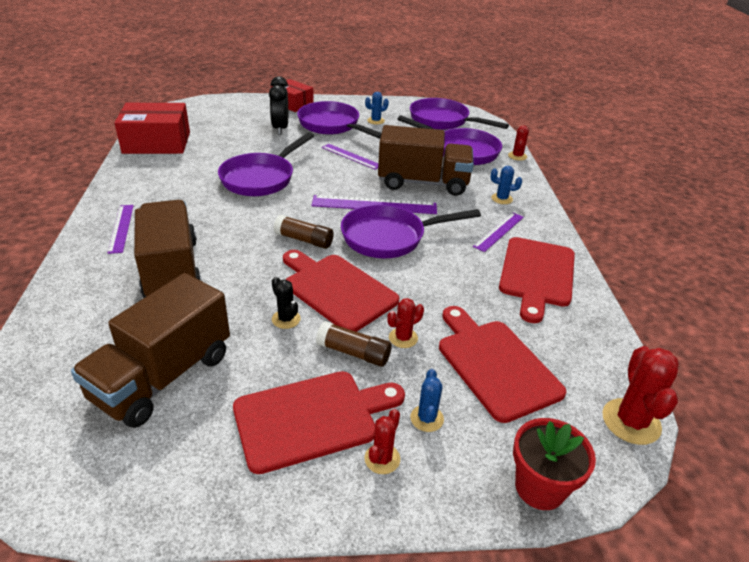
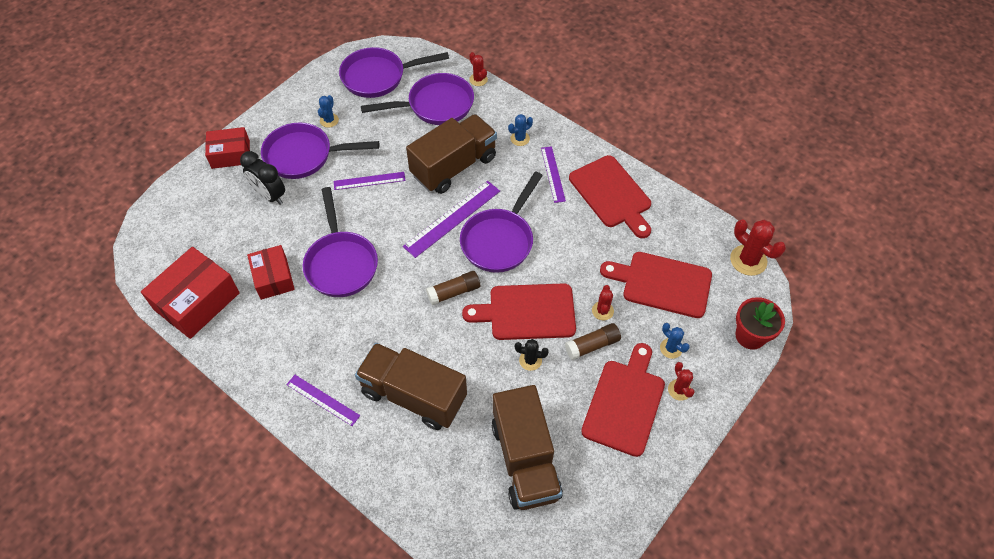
camera: 45 degrees left, 20 degrees up
none -> red box [247,245,295,300]

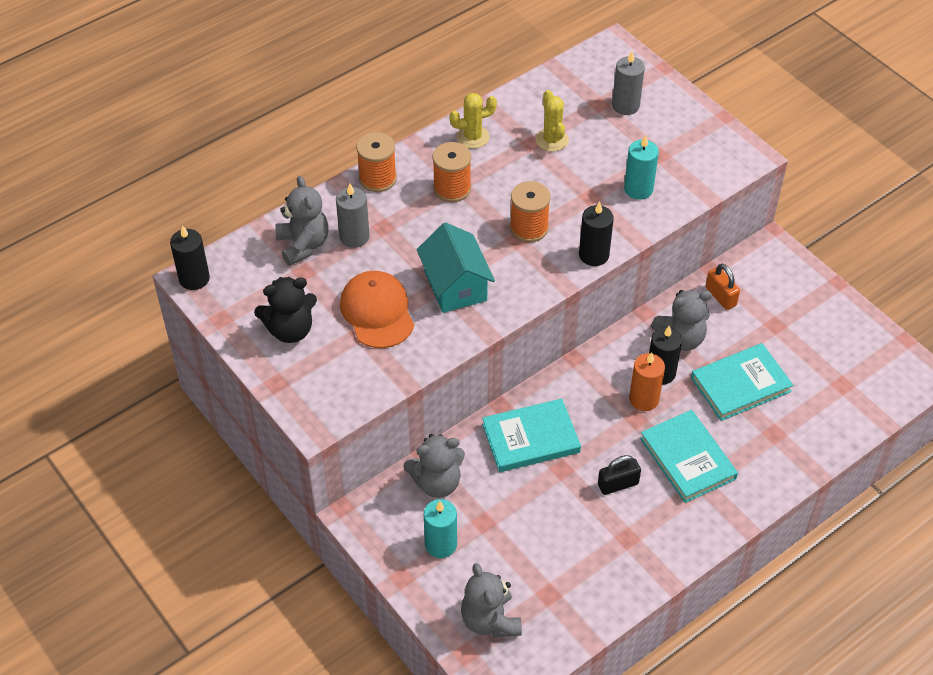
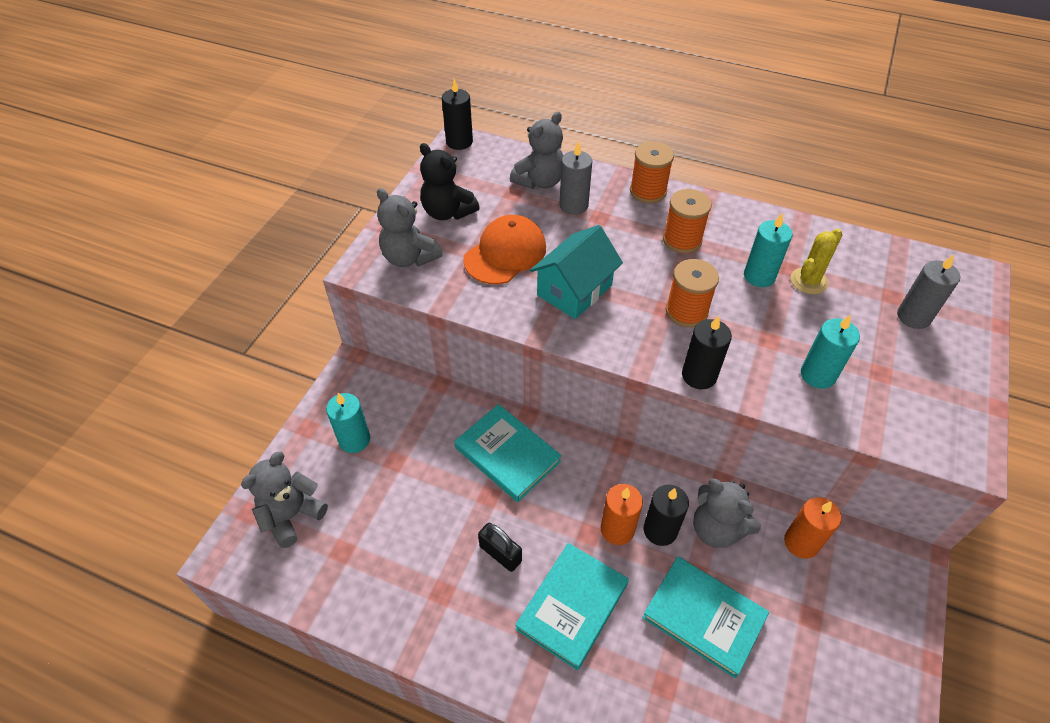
camera: 60 degrees right, 0 degrees up
grey teddy bear [403,434,465,498] -> grey teddy bear moved to [377,188,442,267]
yellow cactus [449,93,497,149] -> none
orange padlock [706,264,740,310] -> orange candle [784,497,841,559]
none -> turquoise candle [744,213,793,287]

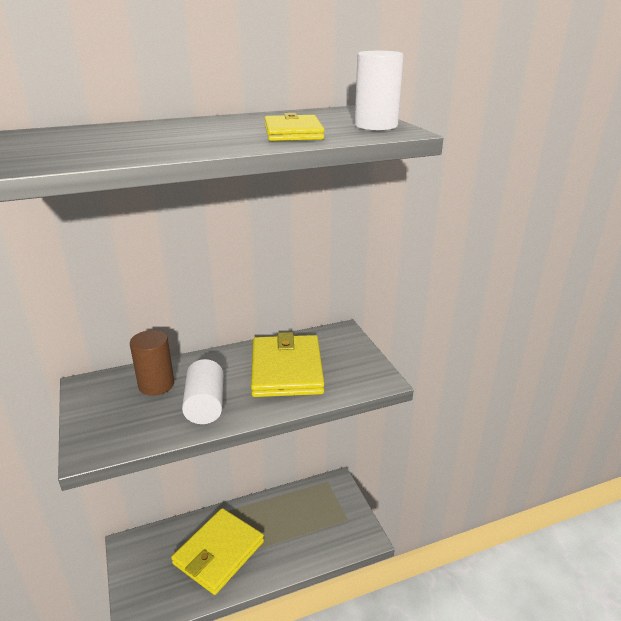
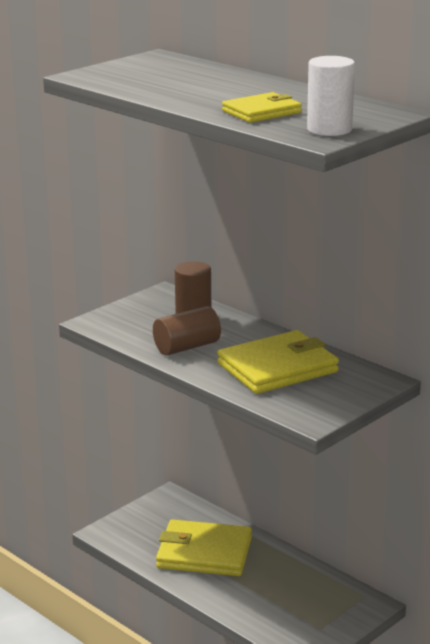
camera: 65 degrees right, 5 degrees down
white cylinder [182,359,223,424] -> brown cylinder [153,306,221,355]

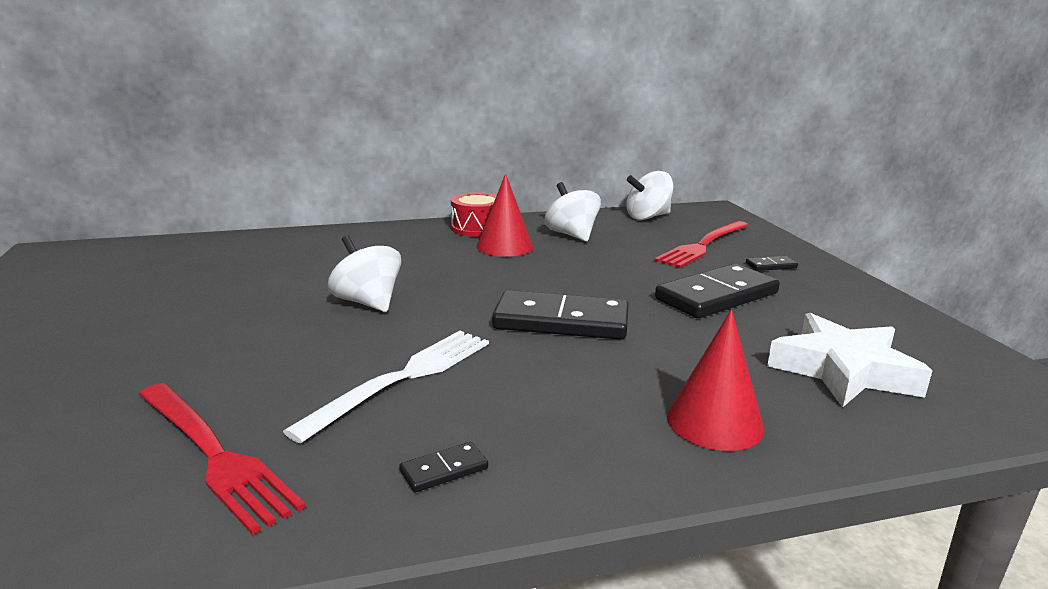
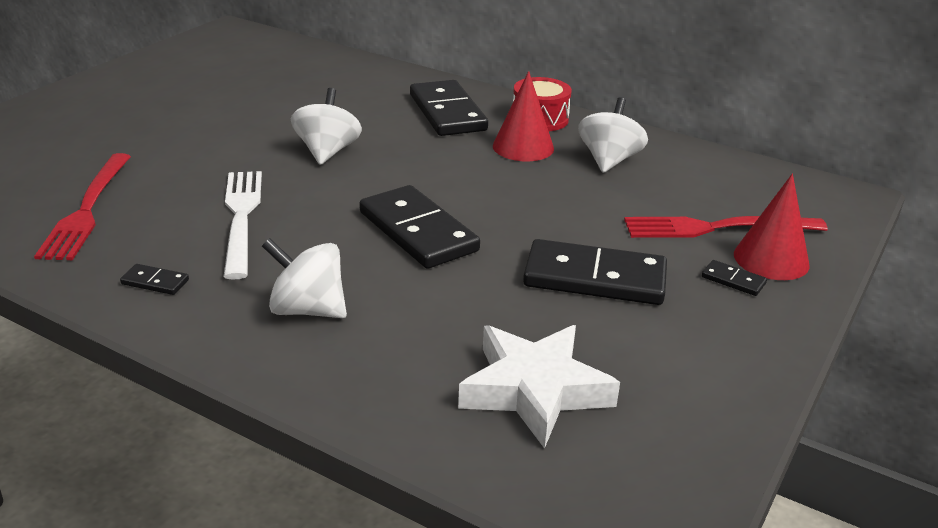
camera: 45 degrees right, 10 degrees up
white fork [283,331,489,443] -> white fork turned 90 degrees counterclockwise [223,171,262,280]
white spinning top [626,171,673,220] -> white spinning top moved to [262,238,347,318]
red cone [667,310,764,451] -> red cone moved to [734,174,810,280]
none -> black domino [410,80,488,136]

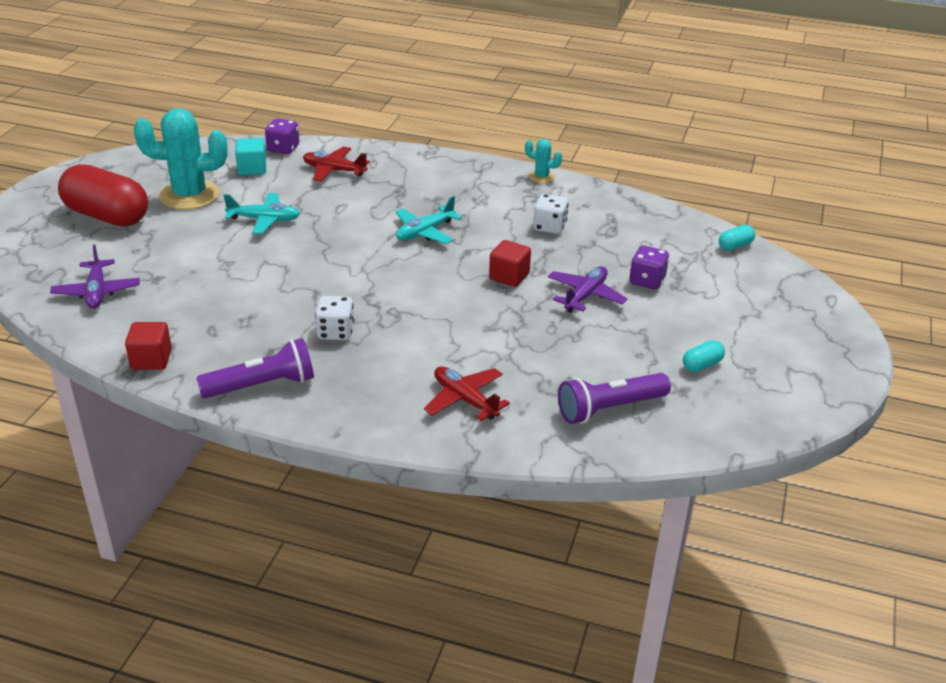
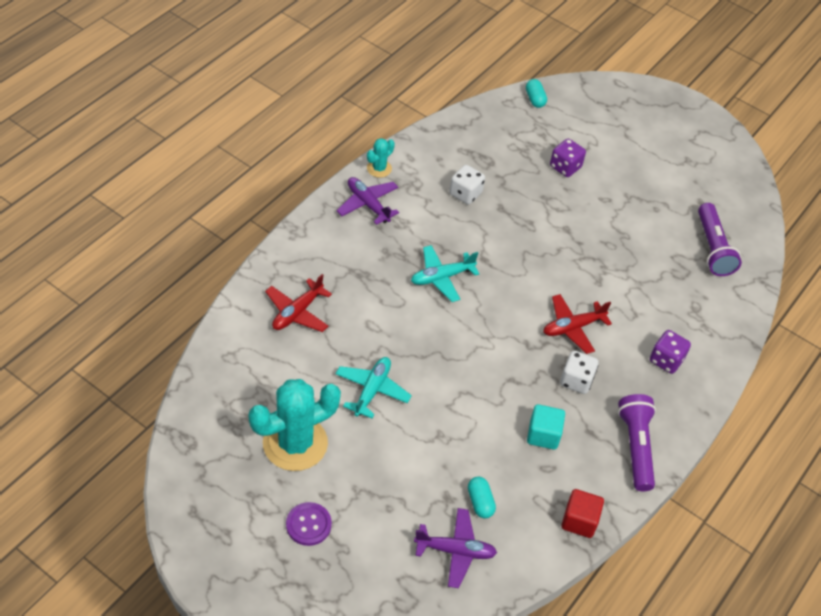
camera: 75 degrees left, 15 degrees up
red capsule [58,164,148,226] -> purple button [286,502,332,546]
turquoise cactus [134,108,228,210] -> turquoise cactus turned 45 degrees clockwise [248,379,341,471]
turquoise cube [235,138,266,175] -> turquoise cube moved to [527,404,565,450]
purple dice [265,118,299,154] -> purple dice moved to [650,330,691,374]
turquoise plane [395,196,462,244] -> turquoise plane turned 90 degrees clockwise [411,245,479,302]
red plane [424,366,510,421] -> red plane moved to [543,294,612,354]
red cube [489,240,531,287] -> none
purple plane [548,266,628,313] -> purple plane moved to [337,177,399,225]
turquoise capsule [683,340,725,372] -> turquoise capsule moved to [468,477,496,518]

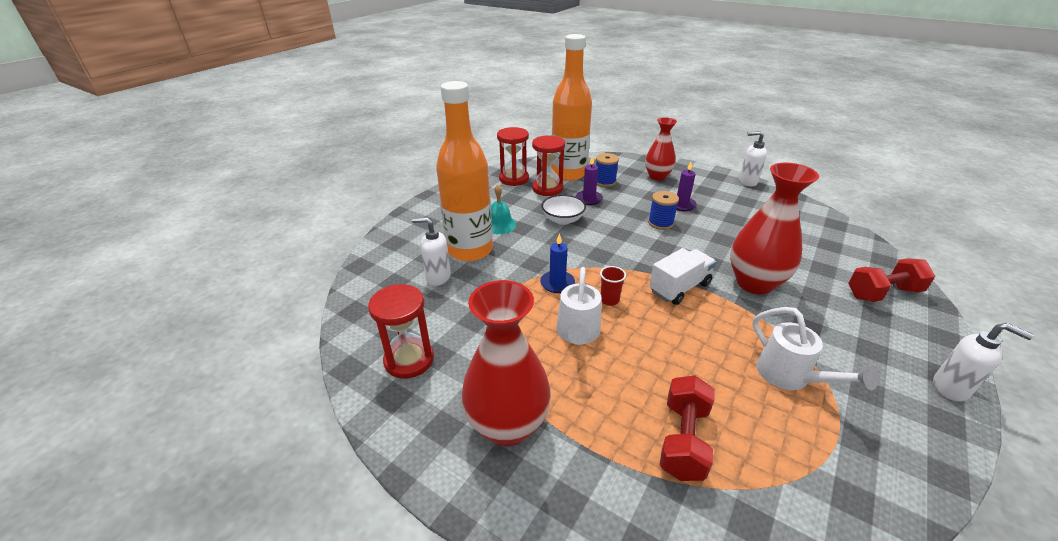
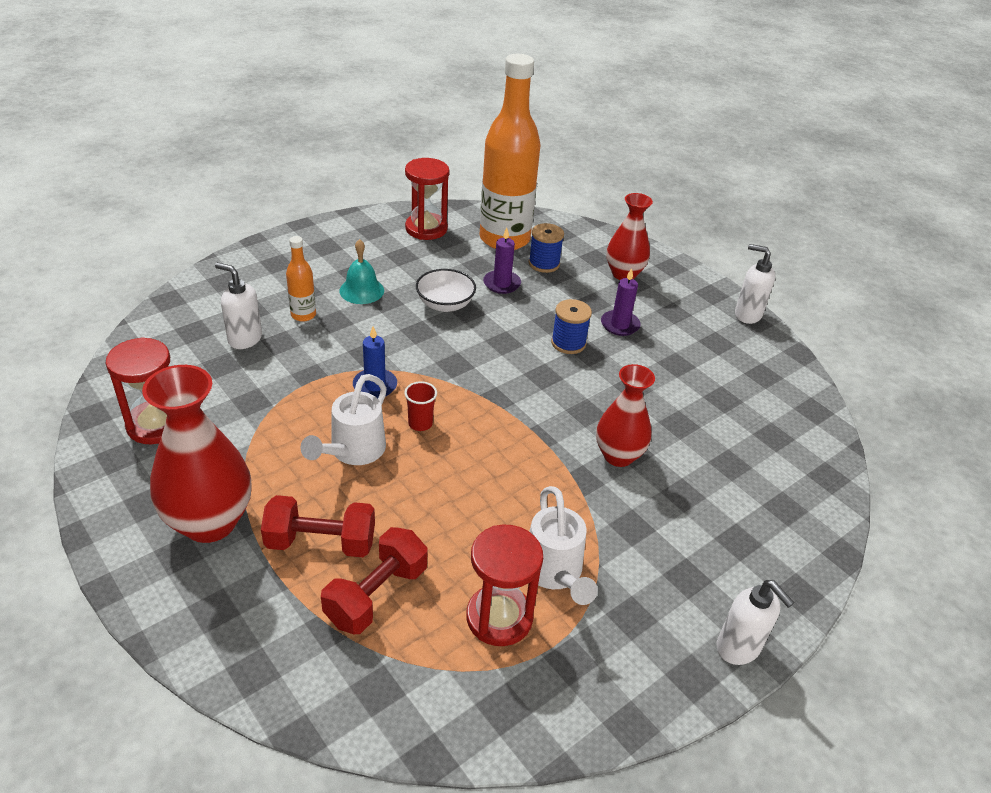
camera: 15 degrees right, 5 degrees up
orange bottle [436,81,493,262] -> orange bottle [286,236,316,322], size x0.43
red hourglass [532,135,565,196] -> red hourglass moved to [466,525,543,646]
white truck [649,248,716,305] -> none
red vase [730,163,819,295] -> red vase [596,364,655,467], size x0.65
red dumbbell [848,258,935,302] -> red dumbbell moved to [261,495,375,557]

____________

ACTIVITY:
Every line of the material that includes the word "purple" needs to be copied.

TASK RESPONSE:
red capsule [58,164,148,226] -> purple button [286,502,332,546]
purple dice [265,118,299,154] -> purple dice moved to [650,330,691,374]
purple plane [548,266,628,313] -> purple plane moved to [337,177,399,225]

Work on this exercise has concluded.